Provided material
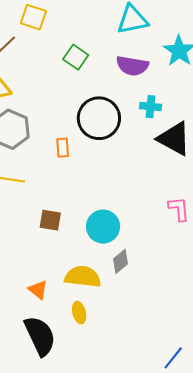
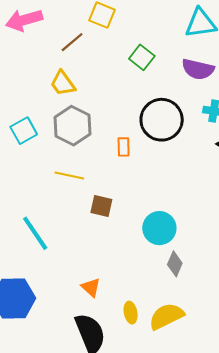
brown square: (50, 220) -> (101, 206), moved
gray diamond: (120, 261) -> (175, 264), turned -30
yellow semicircle: (83, 277) -> (166, 316), moved, turned -36

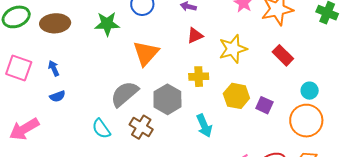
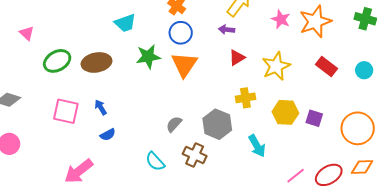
orange triangle: (146, 53) -> (184, 65), moved
cyan circle: (310, 91) -> (364, 70), moved
gray semicircle: (124, 94) -> (174, 124), size x0.6

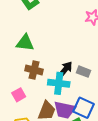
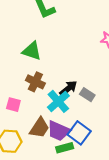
cyan cross: (59, 83) -> (58, 101), turned 30
pink square: (19, 95) -> (13, 105), turned 32

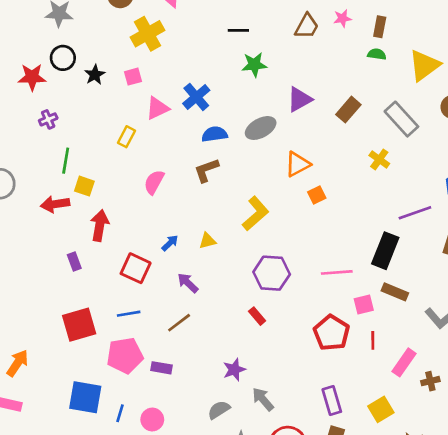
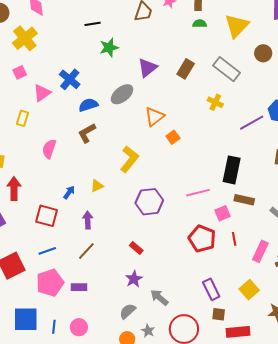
purple line: (415, 213) -> (252, 123), moved
purple arrow: (188, 283) -> (88, 220), turned 54
red rectangle: (257, 316) -> (136, 248), moved

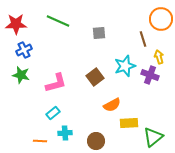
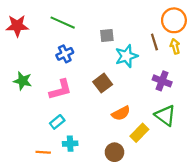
blue cross: (24, 50) -> (65, 54), moved
yellow arrow: (159, 57) -> (175, 46), moved
cyan star: (125, 66) -> (126, 56), moved
yellow rectangle: (129, 123) -> (139, 133), turned -42
green triangle: (153, 137) -> (165, 115), moved, turned -45
brown circle: (96, 141) -> (114, 152), moved

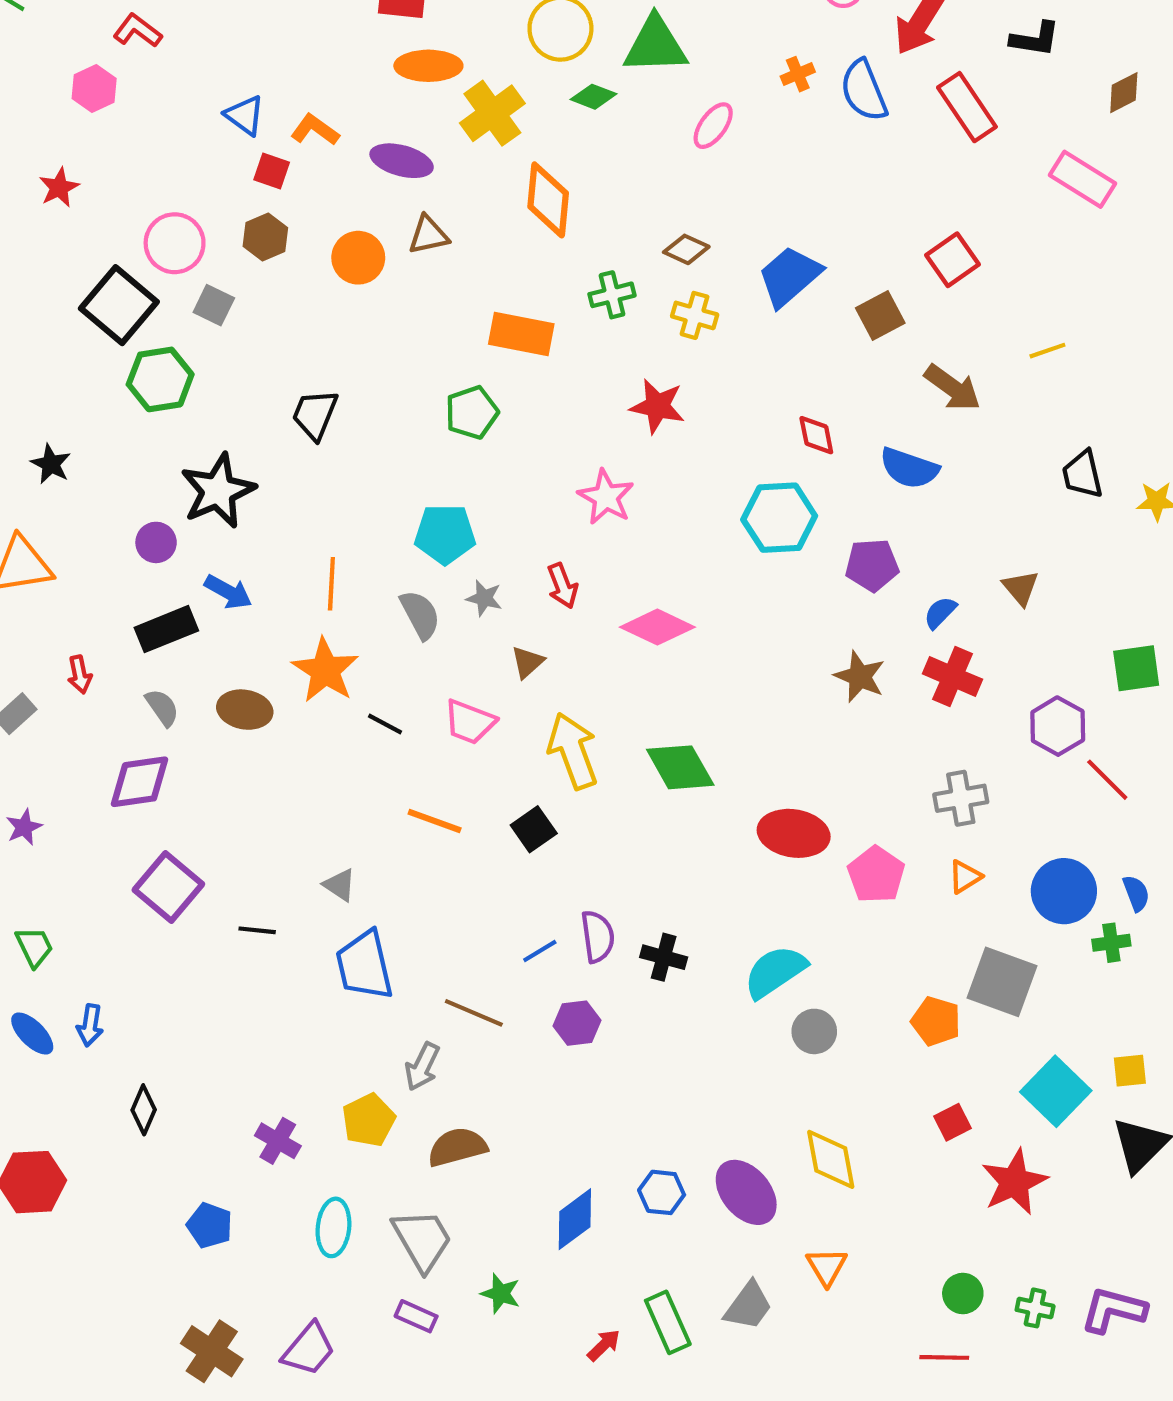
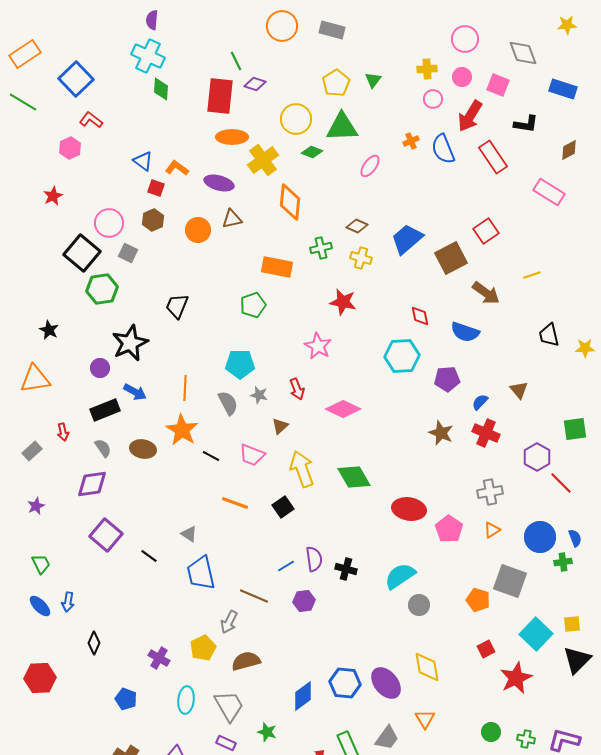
brown square: (880, 315) -> (451, 258), size x1.4
black line: (257, 930) -> (149, 556), turned 30
blue hexagon: (662, 1192) -> (345, 683), size x1.4

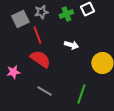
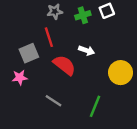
gray square: (20, 19) -> (29, 53), moved
red semicircle: (40, 59) -> (64, 65), moved

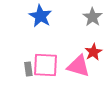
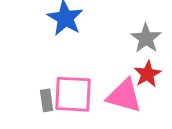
gray star: (92, 17) -> (146, 38), moved

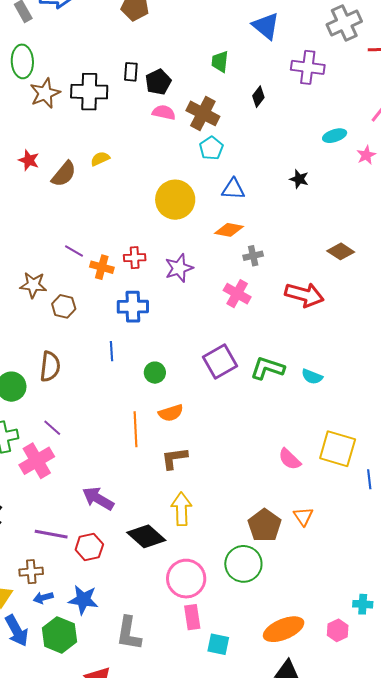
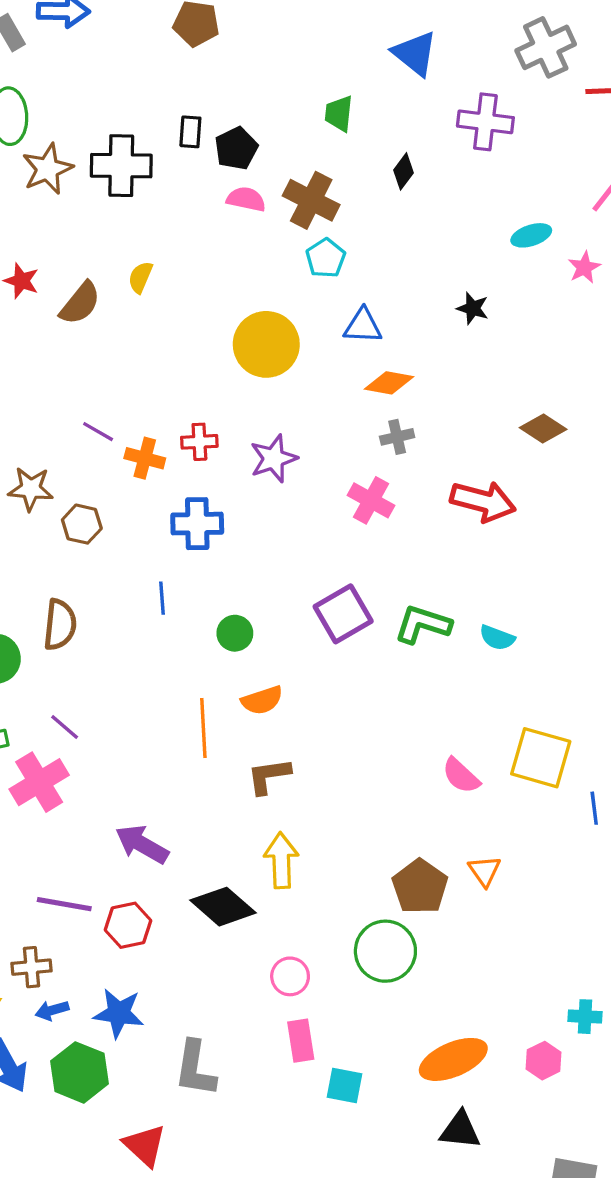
yellow semicircle: (100, 159) -> (140, 277), turned -42
orange diamond: (229, 230) -> (389, 383), moved
pink circle: (186, 579) -> (290, 976), size x0.6

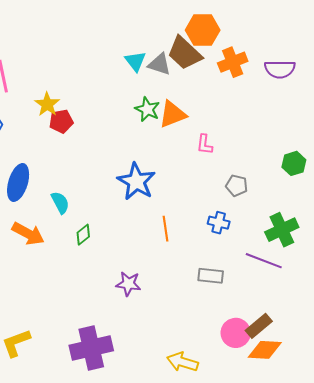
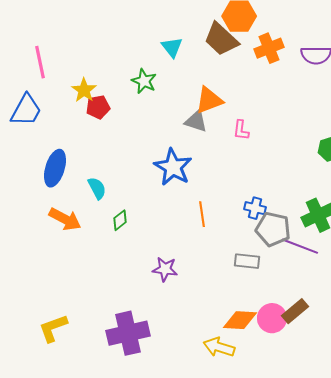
gray triangle: (159, 64) -> (196, 121), moved
green star: (147, 109) -> (144, 81), moved
gray pentagon: (237, 186) -> (273, 229), moved, size x1.6
orange diamond: (265, 350) -> (240, 320), moved

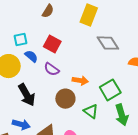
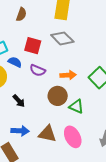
gray diamond: (108, 43) -> (62, 38), moved
black arrow: (27, 95) -> (19, 101), size x0.6
green triangle: (91, 111) -> (76, 107), moved

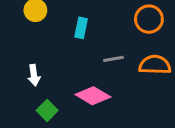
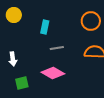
gray line: (114, 59) -> (57, 48), moved
green square: (47, 110) -> (22, 83), turned 32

Exercise description
Write out the lines of the material from the one containing "pink circle: (186, 579)" through the last, exactly and only those. Leave every picture out.

Written reply
pink circle: (186, 579) -> (290, 976), size x0.6

gray triangle: (159, 64) -> (196, 121), moved
green star: (147, 109) -> (144, 81), moved
gray pentagon: (237, 186) -> (273, 229), moved, size x1.6
orange diamond: (265, 350) -> (240, 320), moved

gray diamond: (108, 43) -> (62, 38), moved
black arrow: (27, 95) -> (19, 101), size x0.6
green triangle: (91, 111) -> (76, 107), moved

gray line: (114, 59) -> (57, 48), moved
green square: (47, 110) -> (22, 83), turned 32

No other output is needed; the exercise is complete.